- GIVEN EXERCISE -
Please reproduce the lines below word for word, keeping every character, space and line break unchanged.

- DATA PROVIDED -
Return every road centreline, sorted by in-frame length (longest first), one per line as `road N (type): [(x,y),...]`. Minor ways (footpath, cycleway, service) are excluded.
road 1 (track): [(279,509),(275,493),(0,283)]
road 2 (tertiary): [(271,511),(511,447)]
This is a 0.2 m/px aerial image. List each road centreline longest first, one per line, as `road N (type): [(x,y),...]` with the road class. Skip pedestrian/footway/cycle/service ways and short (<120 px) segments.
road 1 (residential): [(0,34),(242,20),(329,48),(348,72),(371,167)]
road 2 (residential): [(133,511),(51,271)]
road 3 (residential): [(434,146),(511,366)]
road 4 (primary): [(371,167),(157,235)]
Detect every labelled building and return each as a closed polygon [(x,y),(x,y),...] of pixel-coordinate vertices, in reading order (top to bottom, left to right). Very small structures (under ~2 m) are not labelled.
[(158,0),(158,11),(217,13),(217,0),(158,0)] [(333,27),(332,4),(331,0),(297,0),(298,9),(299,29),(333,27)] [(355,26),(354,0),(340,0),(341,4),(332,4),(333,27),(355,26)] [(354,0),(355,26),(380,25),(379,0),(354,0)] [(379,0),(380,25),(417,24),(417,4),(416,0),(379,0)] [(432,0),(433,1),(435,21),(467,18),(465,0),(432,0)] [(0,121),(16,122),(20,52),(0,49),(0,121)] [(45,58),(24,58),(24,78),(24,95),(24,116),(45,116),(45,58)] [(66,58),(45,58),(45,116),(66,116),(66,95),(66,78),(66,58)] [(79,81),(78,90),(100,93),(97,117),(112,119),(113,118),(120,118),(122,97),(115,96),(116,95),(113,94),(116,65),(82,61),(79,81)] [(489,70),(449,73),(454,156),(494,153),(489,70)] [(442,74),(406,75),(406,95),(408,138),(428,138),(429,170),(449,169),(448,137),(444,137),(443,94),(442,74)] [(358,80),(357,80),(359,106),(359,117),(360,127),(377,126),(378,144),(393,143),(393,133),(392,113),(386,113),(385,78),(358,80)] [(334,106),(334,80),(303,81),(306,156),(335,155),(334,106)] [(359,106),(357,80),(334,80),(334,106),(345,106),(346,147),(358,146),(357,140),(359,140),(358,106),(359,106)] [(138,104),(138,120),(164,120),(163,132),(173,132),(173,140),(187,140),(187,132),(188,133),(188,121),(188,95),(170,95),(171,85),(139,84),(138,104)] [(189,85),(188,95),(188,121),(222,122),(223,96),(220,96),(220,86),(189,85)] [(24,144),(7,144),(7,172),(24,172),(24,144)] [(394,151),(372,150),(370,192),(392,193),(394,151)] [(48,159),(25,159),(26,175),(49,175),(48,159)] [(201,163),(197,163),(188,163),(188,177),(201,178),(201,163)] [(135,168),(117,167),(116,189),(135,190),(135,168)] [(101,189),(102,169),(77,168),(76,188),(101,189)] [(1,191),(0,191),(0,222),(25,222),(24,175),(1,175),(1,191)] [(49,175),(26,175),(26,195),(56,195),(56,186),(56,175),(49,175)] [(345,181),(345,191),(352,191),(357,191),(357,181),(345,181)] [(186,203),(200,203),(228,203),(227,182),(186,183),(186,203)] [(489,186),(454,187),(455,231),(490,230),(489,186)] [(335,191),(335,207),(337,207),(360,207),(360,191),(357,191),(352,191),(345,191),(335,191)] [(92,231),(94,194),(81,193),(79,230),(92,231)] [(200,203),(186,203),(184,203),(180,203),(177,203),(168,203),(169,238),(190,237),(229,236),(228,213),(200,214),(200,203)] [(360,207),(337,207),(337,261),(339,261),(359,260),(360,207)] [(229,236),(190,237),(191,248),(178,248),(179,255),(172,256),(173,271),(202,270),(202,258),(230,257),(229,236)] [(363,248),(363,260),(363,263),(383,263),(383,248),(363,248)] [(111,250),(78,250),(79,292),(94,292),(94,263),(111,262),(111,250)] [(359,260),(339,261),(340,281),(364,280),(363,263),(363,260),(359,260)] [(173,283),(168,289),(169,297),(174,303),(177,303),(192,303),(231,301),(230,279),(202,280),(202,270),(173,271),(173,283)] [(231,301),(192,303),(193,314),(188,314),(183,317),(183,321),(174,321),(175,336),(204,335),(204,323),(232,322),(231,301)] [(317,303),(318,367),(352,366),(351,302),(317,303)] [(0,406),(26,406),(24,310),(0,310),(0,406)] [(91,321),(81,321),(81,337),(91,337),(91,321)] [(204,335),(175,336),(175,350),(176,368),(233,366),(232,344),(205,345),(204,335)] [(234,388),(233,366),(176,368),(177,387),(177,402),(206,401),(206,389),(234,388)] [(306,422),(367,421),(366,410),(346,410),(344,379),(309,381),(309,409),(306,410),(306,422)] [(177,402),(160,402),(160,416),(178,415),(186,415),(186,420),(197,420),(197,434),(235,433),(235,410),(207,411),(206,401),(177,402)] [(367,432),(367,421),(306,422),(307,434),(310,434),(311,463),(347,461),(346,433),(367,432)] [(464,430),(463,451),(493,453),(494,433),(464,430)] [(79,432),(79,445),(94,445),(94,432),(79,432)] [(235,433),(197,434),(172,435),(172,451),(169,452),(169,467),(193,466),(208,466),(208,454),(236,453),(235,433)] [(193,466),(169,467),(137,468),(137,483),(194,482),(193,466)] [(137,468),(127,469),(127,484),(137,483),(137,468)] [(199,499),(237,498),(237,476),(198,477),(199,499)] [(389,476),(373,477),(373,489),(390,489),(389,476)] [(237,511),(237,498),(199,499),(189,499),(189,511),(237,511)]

- TASK SOLUTION -
Return every road centreline, sorted by in-frame length (longest first), one per line as `road N (type): [(x,y),...]`. Minor ways (footpath, cycleway, service) are excluded.
road 1 (track): [(279,509),(275,493),(0,283)]
road 2 (tertiary): [(271,511),(511,447)]
This is a 0.2 m/px aerial image. List each road centreline longest first, one per line, as `road N (type): [(x,y),...]` with the road class. Skip pedestrian/footway/cycle/service ways and short (<120 px) segments.
road 1 (residential): [(0,34),(242,20),(329,48),(348,72),(371,167)]
road 2 (residential): [(133,511),(51,271)]
road 3 (residential): [(434,146),(511,366)]
road 4 (primary): [(371,167),(157,235)]
Detect every labelled building and return each as a closed polygon [(x,y),(x,y),...] of pixel-coordinate vertices, in reading order (top to bottom, left to right). Very small structures (under ~2 m) are not labelled.
[(158,0),(158,11),(217,13),(217,0),(158,0)] [(333,27),(332,4),(331,0),(297,0),(298,9),(299,29),(333,27)] [(355,26),(354,0),(340,0),(341,4),(332,4),(333,27),(355,26)] [(354,0),(355,26),(380,25),(379,0),(354,0)] [(379,0),(380,25),(417,24),(417,4),(416,0),(379,0)] [(432,0),(433,1),(435,21),(467,18),(465,0),(432,0)] [(0,121),(16,122),(20,52),(0,49),(0,121)] [(45,58),(24,58),(24,78),(24,95),(24,116),(45,116),(45,58)] [(66,58),(45,58),(45,116),(66,116),(66,95),(66,78),(66,58)] [(79,81),(78,90),(100,93),(97,117),(112,119),(113,118),(120,118),(122,97),(115,96),(116,95),(113,94),(116,65),(82,61),(79,81)] [(489,70),(449,73),(454,156),(494,153),(489,70)] [(442,74),(406,75),(406,95),(408,138),(428,138),(429,170),(449,169),(448,137),(444,137),(443,94),(442,74)] [(358,80),(357,80),(359,106),(359,117),(360,127),(377,126),(378,144),(393,143),(393,133),(392,113),(386,113),(385,78),(358,80)] [(334,106),(334,80),(303,81),(306,156),(335,155),(334,106)] [(359,106),(357,80),(334,80),(334,106),(345,106),(346,147),(358,146),(357,140),(359,140),(358,106),(359,106)] [(138,104),(138,120),(164,120),(163,132),(173,132),(173,140),(187,140),(187,132),(188,133),(188,121),(188,95),(170,95),(171,85),(139,84),(138,104)] [(189,85),(188,95),(188,121),(222,122),(223,96),(220,96),(220,86),(189,85)] [(24,144),(7,144),(7,172),(24,172),(24,144)] [(394,151),(372,150),(370,192),(392,193),(394,151)] [(48,159),(25,159),(26,175),(49,175),(48,159)] [(201,163),(197,163),(188,163),(188,177),(201,178),(201,163)] [(135,168),(117,167),(116,189),(135,190),(135,168)] [(101,189),(102,169),(77,168),(76,188),(101,189)] [(1,191),(0,191),(0,222),(25,222),(24,175),(1,175),(1,191)] [(49,175),(26,175),(26,195),(56,195),(56,186),(56,175),(49,175)] [(345,181),(345,191),(352,191),(357,191),(357,181),(345,181)] [(186,203),(200,203),(228,203),(227,182),(186,183),(186,203)] [(489,186),(454,187),(455,231),(490,230),(489,186)] [(335,191),(335,207),(337,207),(360,207),(360,191),(357,191),(352,191),(345,191),(335,191)] [(92,231),(94,194),(81,193),(79,230),(92,231)] [(200,203),(186,203),(184,203),(180,203),(177,203),(168,203),(169,238),(190,237),(229,236),(228,213),(200,214),(200,203)] [(360,207),(337,207),(337,261),(339,261),(359,260),(360,207)] [(229,236),(190,237),(191,248),(178,248),(179,255),(172,256),(173,271),(202,270),(202,258),(230,257),(229,236)] [(363,248),(363,260),(363,263),(383,263),(383,248),(363,248)] [(111,250),(78,250),(79,292),(94,292),(94,263),(111,262),(111,250)] [(359,260),(339,261),(340,281),(364,280),(363,263),(363,260),(359,260)] [(173,283),(168,289),(169,297),(174,303),(177,303),(192,303),(231,301),(230,279),(202,280),(202,270),(173,271),(173,283)] [(231,301),(192,303),(193,314),(188,314),(183,317),(183,321),(174,321),(175,336),(204,335),(204,323),(232,322),(231,301)] [(317,303),(318,367),(352,366),(351,302),(317,303)] [(0,406),(26,406),(24,310),(0,310),(0,406)] [(91,321),(81,321),(81,337),(91,337),(91,321)] [(204,335),(175,336),(175,350),(176,368),(233,366),(232,344),(205,345),(204,335)] [(234,388),(233,366),(176,368),(177,387),(177,402),(206,401),(206,389),(234,388)] [(306,422),(367,421),(366,410),(346,410),(344,379),(309,381),(309,409),(306,410),(306,422)] [(177,402),(160,402),(160,416),(178,415),(186,415),(186,420),(197,420),(197,434),(235,433),(235,410),(207,411),(206,401),(177,402)] [(367,432),(367,421),(306,422),(307,434),(310,434),(311,463),(347,461),(346,433),(367,432)] [(464,430),(463,451),(493,453),(494,433),(464,430)] [(79,432),(79,445),(94,445),(94,432),(79,432)] [(235,433),(197,434),(172,435),(172,451),(169,452),(169,467),(193,466),(208,466),(208,454),(236,453),(235,433)] [(193,466),(169,467),(137,468),(137,483),(194,482),(193,466)] [(137,468),(127,469),(127,484),(137,483),(137,468)] [(199,499),(237,498),(237,476),(198,477),(199,499)] [(389,476),(373,477),(373,489),(390,489),(389,476)] [(237,511),(237,498),(199,499),(189,499),(189,511),(237,511)]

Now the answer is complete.